Written instruction
Repeat, unchanged, the lines from the rows that follow, starting with the line containing "28: (383, 274)" and going on through the line containing "32: (555, 415)", both included.

-- start Given records --

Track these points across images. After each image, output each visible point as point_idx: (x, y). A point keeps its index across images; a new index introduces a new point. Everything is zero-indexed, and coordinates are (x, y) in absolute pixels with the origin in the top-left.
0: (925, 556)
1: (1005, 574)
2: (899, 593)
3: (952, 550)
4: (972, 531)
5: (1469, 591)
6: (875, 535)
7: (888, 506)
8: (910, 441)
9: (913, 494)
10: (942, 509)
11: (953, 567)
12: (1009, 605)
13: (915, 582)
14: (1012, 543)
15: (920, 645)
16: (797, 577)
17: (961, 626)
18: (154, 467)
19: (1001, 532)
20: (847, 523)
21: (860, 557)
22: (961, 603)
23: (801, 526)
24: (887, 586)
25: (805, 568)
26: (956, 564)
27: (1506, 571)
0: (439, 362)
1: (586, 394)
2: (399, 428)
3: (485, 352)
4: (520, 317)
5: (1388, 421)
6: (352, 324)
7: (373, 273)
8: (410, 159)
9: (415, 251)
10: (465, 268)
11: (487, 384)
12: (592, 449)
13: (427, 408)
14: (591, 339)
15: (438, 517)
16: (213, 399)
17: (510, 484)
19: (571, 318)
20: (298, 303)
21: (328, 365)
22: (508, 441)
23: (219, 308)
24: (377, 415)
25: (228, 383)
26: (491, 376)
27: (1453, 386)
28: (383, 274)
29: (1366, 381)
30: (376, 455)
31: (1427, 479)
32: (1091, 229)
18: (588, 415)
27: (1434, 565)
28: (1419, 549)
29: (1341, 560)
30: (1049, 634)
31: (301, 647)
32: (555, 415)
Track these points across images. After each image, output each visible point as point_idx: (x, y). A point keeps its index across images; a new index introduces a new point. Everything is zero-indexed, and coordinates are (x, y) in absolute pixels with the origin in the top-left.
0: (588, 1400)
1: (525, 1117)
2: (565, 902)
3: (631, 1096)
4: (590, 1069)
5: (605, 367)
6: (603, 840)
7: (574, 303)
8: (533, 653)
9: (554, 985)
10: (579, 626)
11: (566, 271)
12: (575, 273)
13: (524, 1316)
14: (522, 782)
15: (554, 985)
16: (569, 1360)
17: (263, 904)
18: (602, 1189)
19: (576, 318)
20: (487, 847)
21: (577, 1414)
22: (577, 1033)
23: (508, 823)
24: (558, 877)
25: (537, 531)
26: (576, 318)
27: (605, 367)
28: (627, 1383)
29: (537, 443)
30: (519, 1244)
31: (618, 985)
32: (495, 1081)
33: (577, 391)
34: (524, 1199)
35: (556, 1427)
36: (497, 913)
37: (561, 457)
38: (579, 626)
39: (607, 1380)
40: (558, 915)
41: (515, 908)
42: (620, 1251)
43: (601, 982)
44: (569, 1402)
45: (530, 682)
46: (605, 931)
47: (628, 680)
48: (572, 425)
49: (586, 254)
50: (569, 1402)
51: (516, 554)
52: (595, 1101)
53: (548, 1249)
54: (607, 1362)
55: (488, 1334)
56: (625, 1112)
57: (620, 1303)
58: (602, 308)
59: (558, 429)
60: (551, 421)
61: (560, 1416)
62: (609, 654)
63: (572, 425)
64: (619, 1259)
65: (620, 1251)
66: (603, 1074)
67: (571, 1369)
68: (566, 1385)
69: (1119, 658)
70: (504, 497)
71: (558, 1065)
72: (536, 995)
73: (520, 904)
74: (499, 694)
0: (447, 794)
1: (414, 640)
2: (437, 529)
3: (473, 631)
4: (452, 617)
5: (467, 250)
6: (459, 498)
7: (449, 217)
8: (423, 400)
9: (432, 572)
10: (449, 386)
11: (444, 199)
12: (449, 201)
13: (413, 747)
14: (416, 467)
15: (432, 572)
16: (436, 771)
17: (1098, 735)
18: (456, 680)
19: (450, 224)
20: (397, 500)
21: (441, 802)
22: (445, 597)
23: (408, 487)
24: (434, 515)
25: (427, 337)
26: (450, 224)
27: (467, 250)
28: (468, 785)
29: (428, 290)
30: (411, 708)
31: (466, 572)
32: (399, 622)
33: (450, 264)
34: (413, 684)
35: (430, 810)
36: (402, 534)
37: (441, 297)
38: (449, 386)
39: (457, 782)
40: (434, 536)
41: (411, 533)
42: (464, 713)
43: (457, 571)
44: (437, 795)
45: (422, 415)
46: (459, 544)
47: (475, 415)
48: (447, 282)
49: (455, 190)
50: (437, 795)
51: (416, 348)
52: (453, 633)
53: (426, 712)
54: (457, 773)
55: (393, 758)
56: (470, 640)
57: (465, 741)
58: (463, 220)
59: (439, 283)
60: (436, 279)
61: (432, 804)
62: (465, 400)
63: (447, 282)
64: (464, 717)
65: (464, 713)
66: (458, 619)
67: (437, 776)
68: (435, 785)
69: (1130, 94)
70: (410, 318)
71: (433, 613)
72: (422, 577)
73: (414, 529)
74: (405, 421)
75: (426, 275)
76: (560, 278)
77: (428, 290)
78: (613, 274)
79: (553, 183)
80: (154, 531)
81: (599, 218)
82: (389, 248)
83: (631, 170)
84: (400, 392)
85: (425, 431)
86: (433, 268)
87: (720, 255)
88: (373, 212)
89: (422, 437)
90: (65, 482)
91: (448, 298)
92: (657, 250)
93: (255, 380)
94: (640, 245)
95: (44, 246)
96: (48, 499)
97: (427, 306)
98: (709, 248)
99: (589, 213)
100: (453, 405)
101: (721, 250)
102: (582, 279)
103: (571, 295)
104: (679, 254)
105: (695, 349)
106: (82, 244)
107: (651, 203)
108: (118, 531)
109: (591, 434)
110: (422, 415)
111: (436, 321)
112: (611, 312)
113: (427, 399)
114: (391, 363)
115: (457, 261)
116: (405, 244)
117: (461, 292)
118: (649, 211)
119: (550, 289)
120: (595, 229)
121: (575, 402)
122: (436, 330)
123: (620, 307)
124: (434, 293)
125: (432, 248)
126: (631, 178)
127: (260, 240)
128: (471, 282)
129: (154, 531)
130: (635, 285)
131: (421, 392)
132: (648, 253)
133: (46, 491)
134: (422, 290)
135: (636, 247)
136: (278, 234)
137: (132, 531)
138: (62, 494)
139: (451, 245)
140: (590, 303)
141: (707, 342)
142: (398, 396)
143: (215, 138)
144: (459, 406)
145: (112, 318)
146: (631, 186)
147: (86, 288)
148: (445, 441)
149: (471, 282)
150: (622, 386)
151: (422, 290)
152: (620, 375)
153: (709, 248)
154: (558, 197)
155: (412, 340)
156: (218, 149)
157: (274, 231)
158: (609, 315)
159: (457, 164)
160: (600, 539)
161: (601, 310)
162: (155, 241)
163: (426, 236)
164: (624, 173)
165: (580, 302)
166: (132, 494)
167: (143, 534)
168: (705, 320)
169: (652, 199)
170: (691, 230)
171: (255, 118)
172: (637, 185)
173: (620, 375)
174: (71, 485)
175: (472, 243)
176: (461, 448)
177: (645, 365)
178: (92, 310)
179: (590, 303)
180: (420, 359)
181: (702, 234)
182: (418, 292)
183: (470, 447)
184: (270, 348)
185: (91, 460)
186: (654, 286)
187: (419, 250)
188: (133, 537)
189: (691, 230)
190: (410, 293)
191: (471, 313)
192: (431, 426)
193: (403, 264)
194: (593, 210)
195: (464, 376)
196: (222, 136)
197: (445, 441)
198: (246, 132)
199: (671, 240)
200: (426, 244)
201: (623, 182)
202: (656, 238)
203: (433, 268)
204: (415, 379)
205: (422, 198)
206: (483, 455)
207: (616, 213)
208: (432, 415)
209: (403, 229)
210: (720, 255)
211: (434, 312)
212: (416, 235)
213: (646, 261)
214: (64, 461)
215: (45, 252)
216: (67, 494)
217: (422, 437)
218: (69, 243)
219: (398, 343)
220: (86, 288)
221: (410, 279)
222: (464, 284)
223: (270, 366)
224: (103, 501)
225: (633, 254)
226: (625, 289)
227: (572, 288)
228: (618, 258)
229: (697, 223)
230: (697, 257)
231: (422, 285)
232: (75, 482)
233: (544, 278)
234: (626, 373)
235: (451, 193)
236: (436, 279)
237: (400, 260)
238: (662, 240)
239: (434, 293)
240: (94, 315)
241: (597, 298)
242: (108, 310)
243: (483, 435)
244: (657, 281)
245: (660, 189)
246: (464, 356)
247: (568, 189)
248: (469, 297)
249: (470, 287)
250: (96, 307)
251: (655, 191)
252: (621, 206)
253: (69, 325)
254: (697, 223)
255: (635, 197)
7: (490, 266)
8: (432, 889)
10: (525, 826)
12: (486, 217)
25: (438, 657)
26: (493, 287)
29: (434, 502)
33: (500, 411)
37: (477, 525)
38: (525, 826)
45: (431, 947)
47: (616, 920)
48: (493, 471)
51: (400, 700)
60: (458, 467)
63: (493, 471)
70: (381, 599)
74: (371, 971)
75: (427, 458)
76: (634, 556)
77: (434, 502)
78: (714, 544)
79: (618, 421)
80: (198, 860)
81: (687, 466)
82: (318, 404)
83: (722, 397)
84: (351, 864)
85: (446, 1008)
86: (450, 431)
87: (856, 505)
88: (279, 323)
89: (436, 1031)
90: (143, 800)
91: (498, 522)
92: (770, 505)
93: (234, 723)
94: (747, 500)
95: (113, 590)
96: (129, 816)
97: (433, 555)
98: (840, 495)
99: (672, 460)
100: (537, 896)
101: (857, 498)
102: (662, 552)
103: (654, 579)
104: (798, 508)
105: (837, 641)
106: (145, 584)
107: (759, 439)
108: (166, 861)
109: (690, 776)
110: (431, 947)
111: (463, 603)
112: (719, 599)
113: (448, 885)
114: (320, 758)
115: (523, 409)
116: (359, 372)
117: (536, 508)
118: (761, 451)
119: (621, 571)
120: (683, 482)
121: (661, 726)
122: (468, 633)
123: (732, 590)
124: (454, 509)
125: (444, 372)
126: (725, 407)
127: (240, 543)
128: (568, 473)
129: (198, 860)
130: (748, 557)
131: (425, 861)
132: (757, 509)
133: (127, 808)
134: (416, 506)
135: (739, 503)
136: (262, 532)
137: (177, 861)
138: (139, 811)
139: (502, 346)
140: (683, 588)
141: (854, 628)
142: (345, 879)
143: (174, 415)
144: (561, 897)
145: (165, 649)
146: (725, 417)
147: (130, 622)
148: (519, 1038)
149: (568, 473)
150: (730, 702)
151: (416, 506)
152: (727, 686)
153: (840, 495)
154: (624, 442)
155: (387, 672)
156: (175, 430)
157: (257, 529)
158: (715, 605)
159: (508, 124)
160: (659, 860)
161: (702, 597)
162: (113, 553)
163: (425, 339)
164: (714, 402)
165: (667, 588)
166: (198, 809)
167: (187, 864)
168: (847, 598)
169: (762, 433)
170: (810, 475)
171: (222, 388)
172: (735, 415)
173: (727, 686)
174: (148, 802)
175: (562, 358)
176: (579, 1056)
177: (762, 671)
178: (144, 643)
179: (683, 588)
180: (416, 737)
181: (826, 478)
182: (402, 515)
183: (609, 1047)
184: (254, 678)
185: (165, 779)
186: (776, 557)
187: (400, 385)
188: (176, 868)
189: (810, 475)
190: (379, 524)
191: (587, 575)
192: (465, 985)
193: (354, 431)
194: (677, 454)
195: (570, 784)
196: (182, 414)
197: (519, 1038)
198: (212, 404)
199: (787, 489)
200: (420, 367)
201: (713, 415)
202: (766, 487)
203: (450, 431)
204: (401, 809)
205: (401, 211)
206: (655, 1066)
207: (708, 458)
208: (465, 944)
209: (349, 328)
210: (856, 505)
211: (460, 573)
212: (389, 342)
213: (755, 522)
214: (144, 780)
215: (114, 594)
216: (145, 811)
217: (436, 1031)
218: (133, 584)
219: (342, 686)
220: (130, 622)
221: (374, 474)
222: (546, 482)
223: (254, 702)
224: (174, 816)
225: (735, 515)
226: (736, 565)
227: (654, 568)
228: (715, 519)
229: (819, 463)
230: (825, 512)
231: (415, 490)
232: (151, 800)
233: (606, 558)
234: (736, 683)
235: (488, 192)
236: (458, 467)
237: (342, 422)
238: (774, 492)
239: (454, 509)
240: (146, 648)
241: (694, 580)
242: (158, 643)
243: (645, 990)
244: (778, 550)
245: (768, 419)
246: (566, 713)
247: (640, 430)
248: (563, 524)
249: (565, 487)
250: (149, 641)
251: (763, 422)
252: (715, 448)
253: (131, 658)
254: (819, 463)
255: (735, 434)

-- end Given records --

Task answer
28: (383, 274)
29: (1366, 381)
30: (376, 455)
31: (1427, 479)
32: (1091, 229)
18: (588, 415)
27: (1434, 565)
28: (1419, 549)
29: (1341, 560)
30: (1049, 634)
31: (301, 647)
32: (555, 415)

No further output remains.